Reproduce the entries below exactly, but leave the pictures out.

================

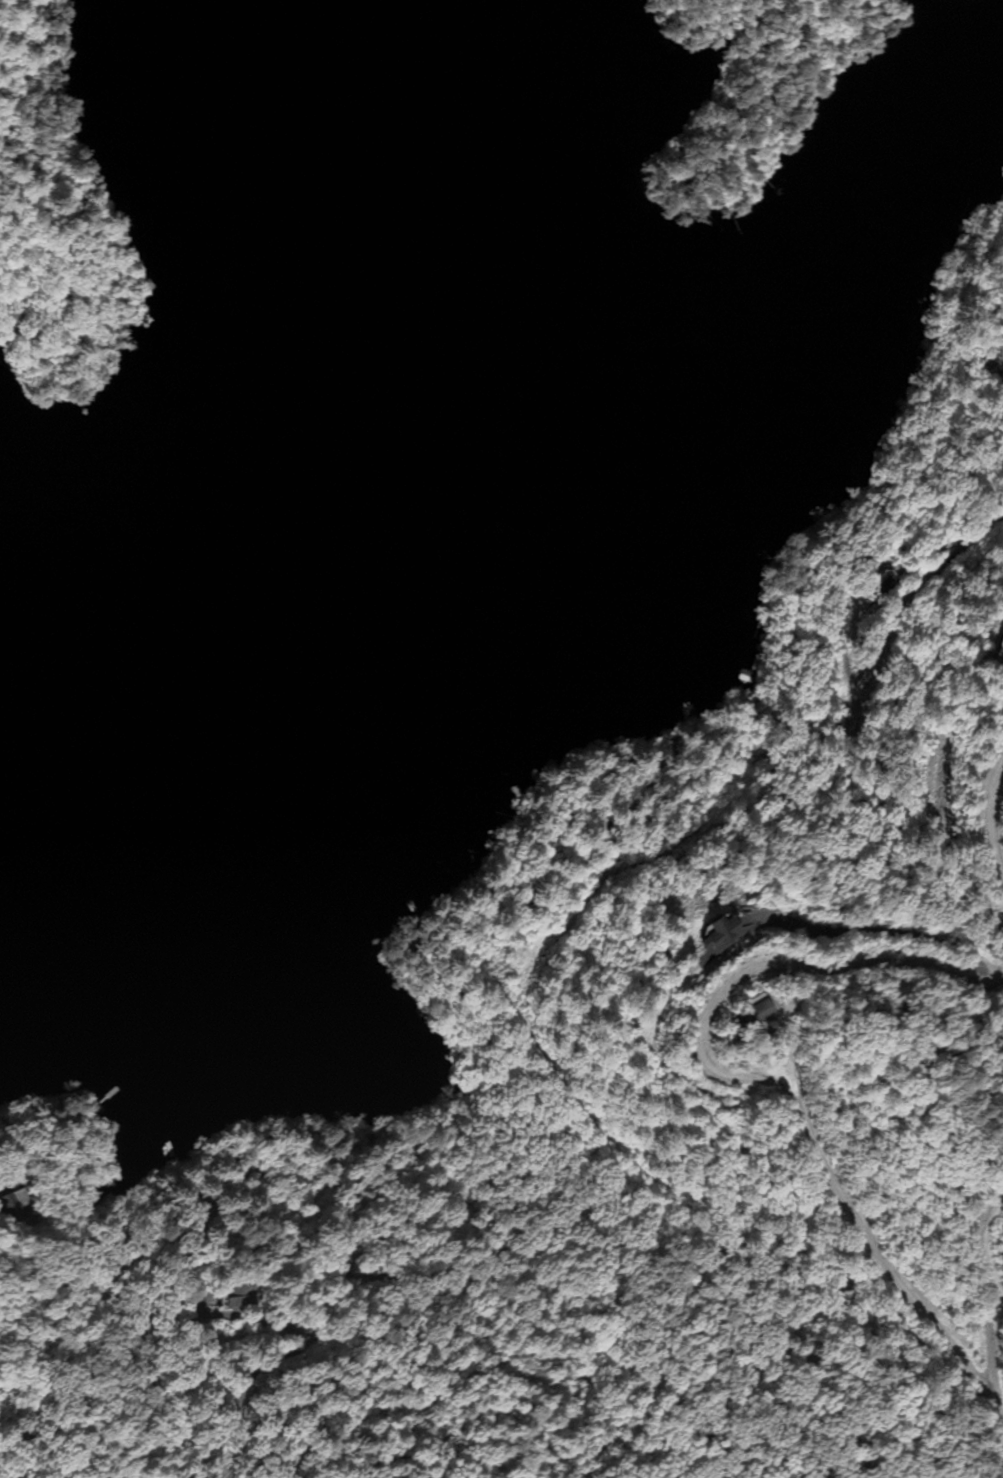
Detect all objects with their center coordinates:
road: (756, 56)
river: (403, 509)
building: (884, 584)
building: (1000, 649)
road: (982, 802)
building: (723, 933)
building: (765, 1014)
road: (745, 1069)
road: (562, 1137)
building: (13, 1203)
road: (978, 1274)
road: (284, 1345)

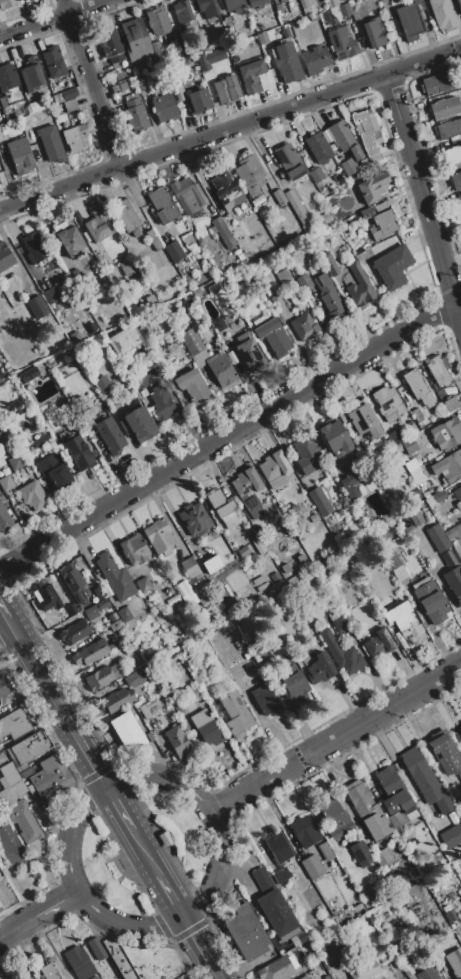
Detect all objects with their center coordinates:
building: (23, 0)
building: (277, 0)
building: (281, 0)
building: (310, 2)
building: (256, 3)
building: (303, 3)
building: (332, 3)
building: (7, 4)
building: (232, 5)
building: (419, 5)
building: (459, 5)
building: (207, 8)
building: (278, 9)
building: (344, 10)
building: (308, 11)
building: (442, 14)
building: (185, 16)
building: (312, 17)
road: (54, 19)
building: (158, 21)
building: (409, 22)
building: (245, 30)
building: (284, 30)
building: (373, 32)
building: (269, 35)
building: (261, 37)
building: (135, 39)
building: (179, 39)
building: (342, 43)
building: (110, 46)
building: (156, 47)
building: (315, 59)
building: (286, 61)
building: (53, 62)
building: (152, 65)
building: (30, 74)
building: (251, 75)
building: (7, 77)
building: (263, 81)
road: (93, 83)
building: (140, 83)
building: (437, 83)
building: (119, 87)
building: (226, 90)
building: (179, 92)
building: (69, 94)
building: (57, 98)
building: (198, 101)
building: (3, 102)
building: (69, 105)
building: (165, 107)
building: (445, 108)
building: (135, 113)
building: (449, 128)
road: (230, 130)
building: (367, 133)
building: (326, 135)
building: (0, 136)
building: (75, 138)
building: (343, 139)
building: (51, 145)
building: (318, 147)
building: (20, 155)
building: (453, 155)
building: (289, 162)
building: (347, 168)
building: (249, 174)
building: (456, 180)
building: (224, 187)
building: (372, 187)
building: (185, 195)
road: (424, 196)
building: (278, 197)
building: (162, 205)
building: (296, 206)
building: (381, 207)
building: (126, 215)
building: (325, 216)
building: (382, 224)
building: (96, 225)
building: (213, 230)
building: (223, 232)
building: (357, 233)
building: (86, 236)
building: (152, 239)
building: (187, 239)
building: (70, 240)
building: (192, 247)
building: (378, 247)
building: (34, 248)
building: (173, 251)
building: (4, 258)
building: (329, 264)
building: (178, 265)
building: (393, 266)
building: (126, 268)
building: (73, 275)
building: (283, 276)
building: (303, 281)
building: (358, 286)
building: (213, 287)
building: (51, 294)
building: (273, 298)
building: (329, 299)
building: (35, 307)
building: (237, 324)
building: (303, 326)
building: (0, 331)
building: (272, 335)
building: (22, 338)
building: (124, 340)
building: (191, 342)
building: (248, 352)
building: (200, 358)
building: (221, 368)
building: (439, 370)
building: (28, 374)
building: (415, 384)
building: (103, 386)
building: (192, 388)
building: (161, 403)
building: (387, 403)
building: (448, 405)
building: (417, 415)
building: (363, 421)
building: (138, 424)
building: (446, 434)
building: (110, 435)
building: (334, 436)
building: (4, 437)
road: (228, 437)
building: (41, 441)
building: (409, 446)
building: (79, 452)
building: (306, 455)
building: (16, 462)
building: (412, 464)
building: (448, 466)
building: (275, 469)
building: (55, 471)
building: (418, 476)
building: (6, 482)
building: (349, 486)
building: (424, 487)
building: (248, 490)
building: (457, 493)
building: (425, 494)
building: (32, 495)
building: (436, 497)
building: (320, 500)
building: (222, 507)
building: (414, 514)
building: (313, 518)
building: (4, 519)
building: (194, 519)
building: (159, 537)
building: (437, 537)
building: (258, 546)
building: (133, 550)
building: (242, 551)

================

OUTPUT FOR THIS EXERCISE:
Detect all objects with their center coordinates:
road: (756, 56)
river: (403, 509)
building: (884, 584)
building: (1000, 649)
road: (982, 802)
building: (723, 933)
building: (765, 1014)
road: (745, 1069)
road: (562, 1137)
building: (13, 1203)
road: (978, 1274)
road: (284, 1345)

Detect all objects with their center coordinates:
building: (23, 0)
building: (277, 0)
building: (281, 0)
building: (310, 2)
building: (256, 3)
building: (303, 3)
building: (332, 3)
building: (7, 4)
building: (232, 5)
building: (419, 5)
building: (459, 5)
building: (207, 8)
building: (278, 9)
building: (344, 10)
building: (308, 11)
building: (442, 14)
building: (185, 16)
building: (312, 17)
road: (54, 19)
building: (158, 21)
building: (409, 22)
building: (245, 30)
building: (284, 30)
building: (373, 32)
building: (269, 35)
building: (261, 37)
building: (135, 39)
building: (179, 39)
building: (342, 43)
building: (110, 46)
building: (156, 47)
building: (315, 59)
building: (286, 61)
building: (53, 62)
building: (152, 65)
building: (30, 74)
building: (251, 75)
building: (7, 77)
building: (263, 81)
road: (93, 83)
building: (140, 83)
building: (437, 83)
building: (119, 87)
building: (226, 90)
building: (179, 92)
building: (69, 94)
building: (57, 98)
building: (198, 101)
building: (3, 102)
building: (69, 105)
building: (165, 107)
building: (445, 108)
building: (135, 113)
building: (449, 128)
road: (230, 130)
building: (367, 133)
building: (326, 135)
building: (0, 136)
building: (75, 138)
building: (343, 139)
building: (51, 145)
building: (318, 147)
building: (20, 155)
building: (453, 155)
building: (289, 162)
building: (347, 168)
building: (249, 174)
building: (456, 180)
building: (224, 187)
building: (372, 187)
building: (185, 195)
road: (424, 196)
building: (278, 197)
building: (162, 205)
building: (296, 206)
building: (381, 207)
building: (126, 215)
building: (325, 216)
building: (382, 224)
building: (96, 225)
building: (213, 230)
building: (223, 232)
building: (357, 233)
building: (86, 236)
building: (152, 239)
building: (187, 239)
building: (70, 240)
building: (192, 247)
building: (378, 247)
building: (34, 248)
building: (173, 251)
building: (4, 258)
building: (329, 264)
building: (178, 265)
building: (393, 266)
building: (126, 268)
building: (73, 275)
building: (283, 276)
building: (303, 281)
building: (358, 286)
building: (213, 287)
building: (51, 294)
building: (273, 298)
building: (329, 299)
building: (35, 307)
building: (237, 324)
building: (303, 326)
building: (0, 331)
building: (272, 335)
building: (22, 338)
building: (124, 340)
building: (191, 342)
building: (248, 352)
building: (200, 358)
building: (221, 368)
building: (439, 370)
building: (28, 374)
building: (415, 384)
building: (103, 386)
building: (192, 388)
building: (161, 403)
building: (387, 403)
building: (448, 405)
building: (417, 415)
building: (363, 421)
building: (138, 424)
building: (446, 434)
building: (110, 435)
building: (334, 436)
building: (4, 437)
road: (228, 437)
building: (41, 441)
building: (409, 446)
building: (79, 452)
building: (306, 455)
building: (16, 462)
building: (412, 464)
building: (448, 466)
building: (275, 469)
building: (55, 471)
building: (418, 476)
building: (6, 482)
building: (349, 486)
building: (424, 487)
building: (248, 490)
building: (457, 493)
building: (425, 494)
building: (32, 495)
building: (436, 497)
building: (320, 500)
building: (222, 507)
building: (414, 514)
building: (313, 518)
building: (4, 519)
building: (194, 519)
building: (159, 537)
building: (437, 537)
building: (258, 546)
building: (133, 550)
building: (242, 551)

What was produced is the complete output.